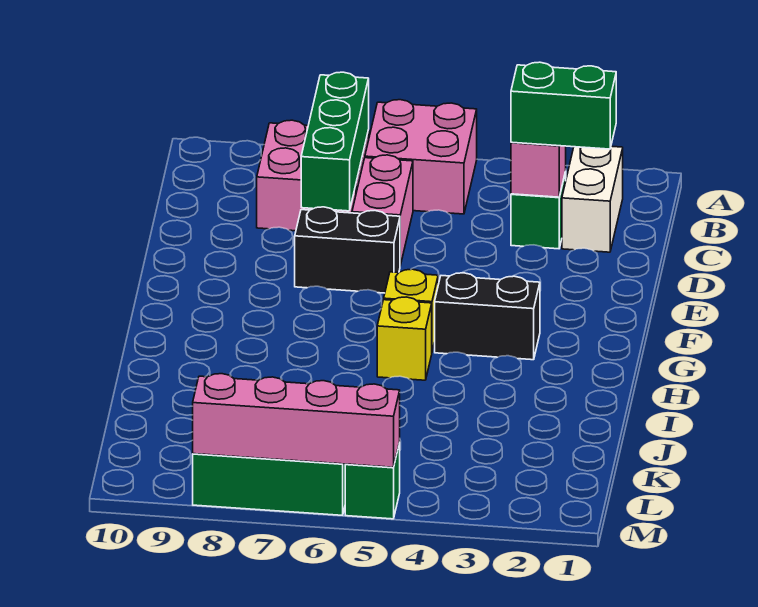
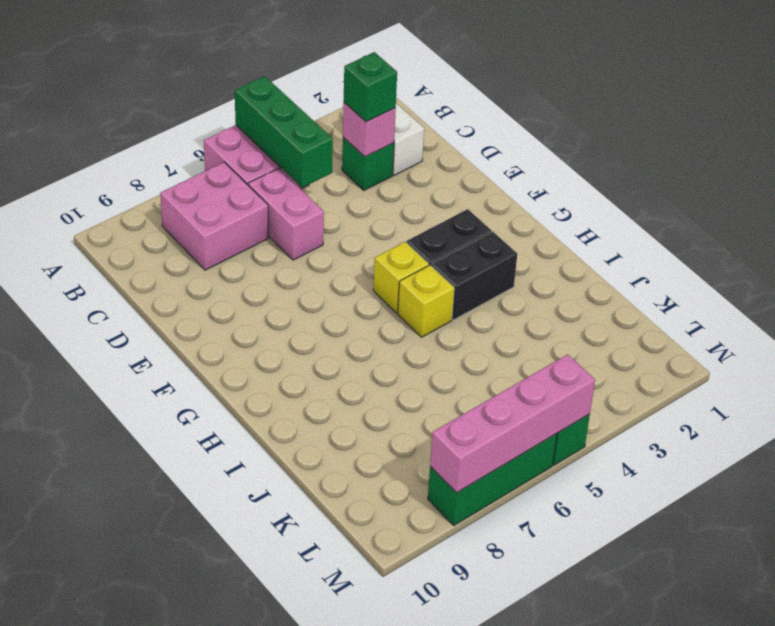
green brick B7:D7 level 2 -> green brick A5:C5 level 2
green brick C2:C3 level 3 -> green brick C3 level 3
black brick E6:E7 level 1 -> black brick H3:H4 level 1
----
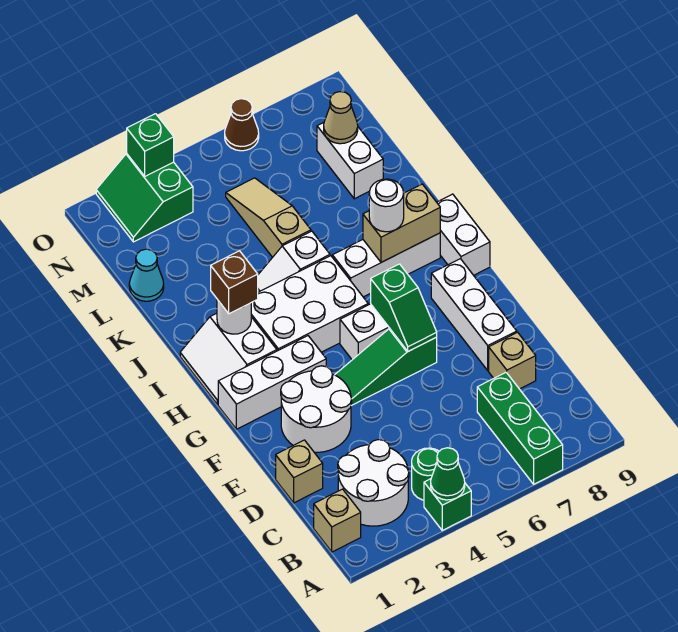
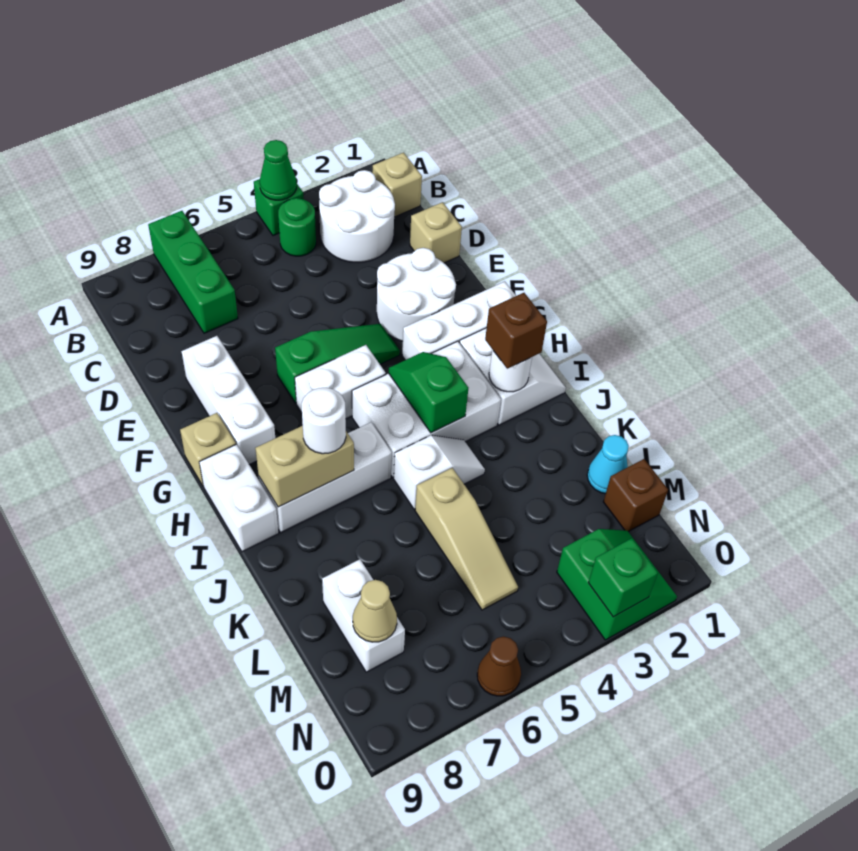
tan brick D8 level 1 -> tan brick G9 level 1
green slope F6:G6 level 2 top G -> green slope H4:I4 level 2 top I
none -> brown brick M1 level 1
----
EXERCISE DETAILS
From the line holding "tan brick D8 level 1 -> tan brick G9 level 1" to the line holding "none -> brown brick M1 level 1", inclusive, restate each line above exactly as written.

SOLVED PROBLEM
tan brick D8 level 1 -> tan brick G9 level 1
green slope F6:G6 level 2 top G -> green slope H4:I4 level 2 top I
none -> brown brick M1 level 1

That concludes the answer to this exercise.